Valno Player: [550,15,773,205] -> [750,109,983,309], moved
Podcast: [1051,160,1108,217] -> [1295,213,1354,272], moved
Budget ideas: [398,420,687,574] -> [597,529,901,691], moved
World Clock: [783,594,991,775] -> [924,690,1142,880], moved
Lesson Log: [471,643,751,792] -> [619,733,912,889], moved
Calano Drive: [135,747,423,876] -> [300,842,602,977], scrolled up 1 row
------------------------------
Task objective.
In full and without any edits, output the material above.

Answer to the exercise.
Valno Player: [550,15,773,205] -> [750,109,983,309], moved
Podcast: [1051,160,1108,217] -> [1295,213,1354,272], moved
Budget ideas: [398,420,687,574] -> [597,529,901,691], moved
World Clock: [783,594,991,775] -> [924,690,1142,880], moved
Lesson Log: [471,643,751,792] -> [619,733,912,889], moved
Calano Drive: [135,747,423,876] -> [300,842,602,977], scrolled up 1 row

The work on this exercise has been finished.